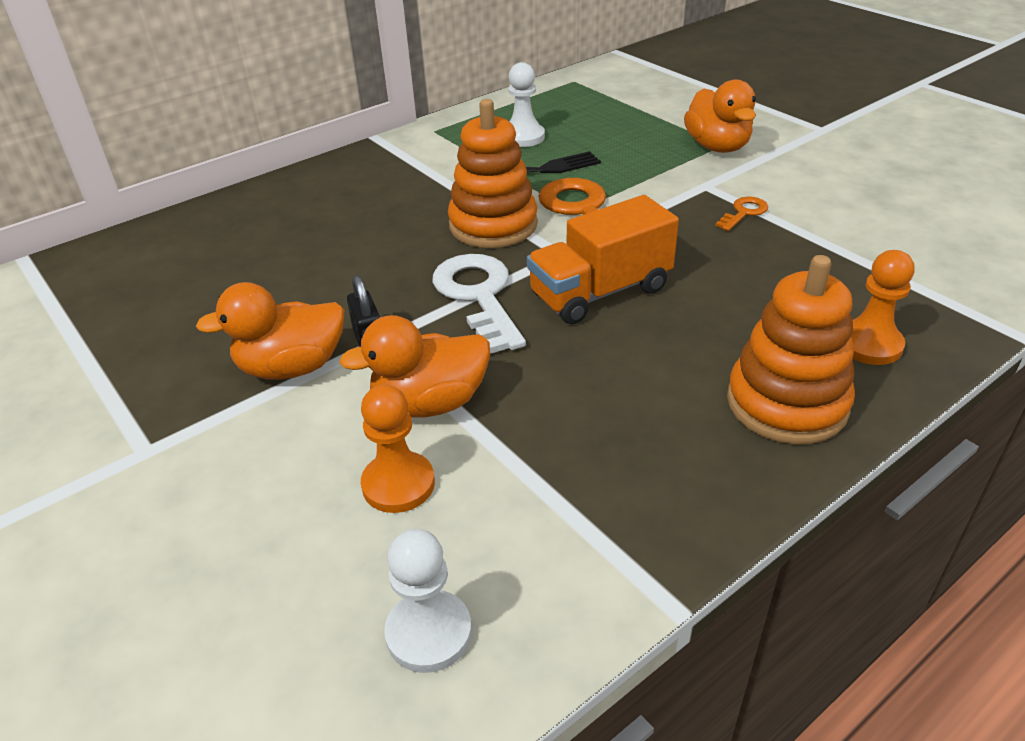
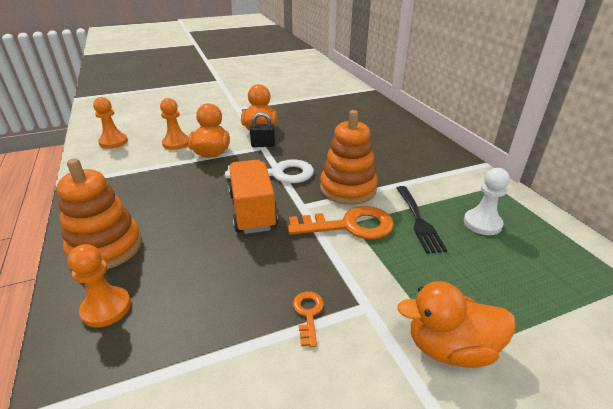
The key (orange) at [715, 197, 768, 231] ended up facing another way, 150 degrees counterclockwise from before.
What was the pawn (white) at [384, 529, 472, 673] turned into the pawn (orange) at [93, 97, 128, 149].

---

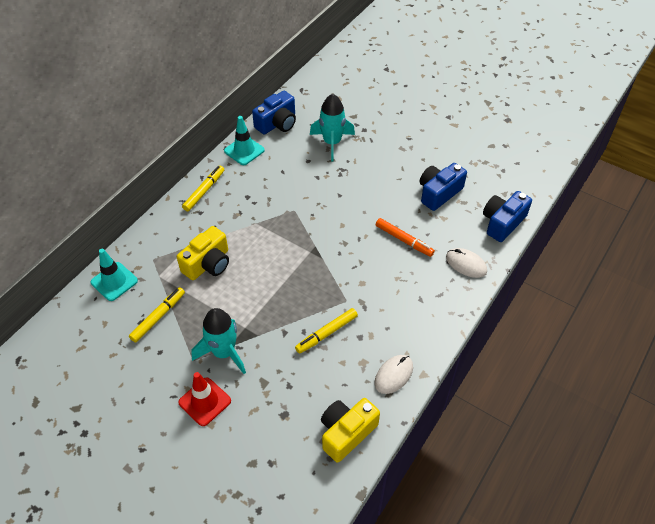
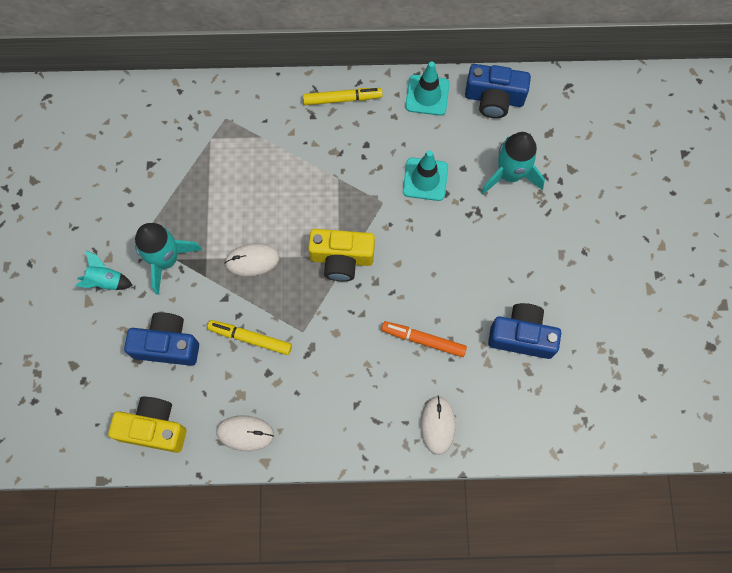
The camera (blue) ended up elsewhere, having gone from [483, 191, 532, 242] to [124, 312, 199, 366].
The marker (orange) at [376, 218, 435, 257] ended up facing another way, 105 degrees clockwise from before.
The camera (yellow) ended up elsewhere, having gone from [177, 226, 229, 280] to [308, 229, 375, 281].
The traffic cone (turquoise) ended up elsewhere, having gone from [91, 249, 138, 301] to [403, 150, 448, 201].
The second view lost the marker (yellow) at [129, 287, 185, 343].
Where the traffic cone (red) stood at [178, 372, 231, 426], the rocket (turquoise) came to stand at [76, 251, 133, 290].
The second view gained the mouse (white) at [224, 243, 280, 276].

---

Filter the entries down to the lines holding the string "white". Copy each of those lines.

What was the pawn (white) at [384, 529, 472, 673] turned into the pawn (orange) at [93, 97, 128, 149].
The second view gained the mouse (white) at [224, 243, 280, 276].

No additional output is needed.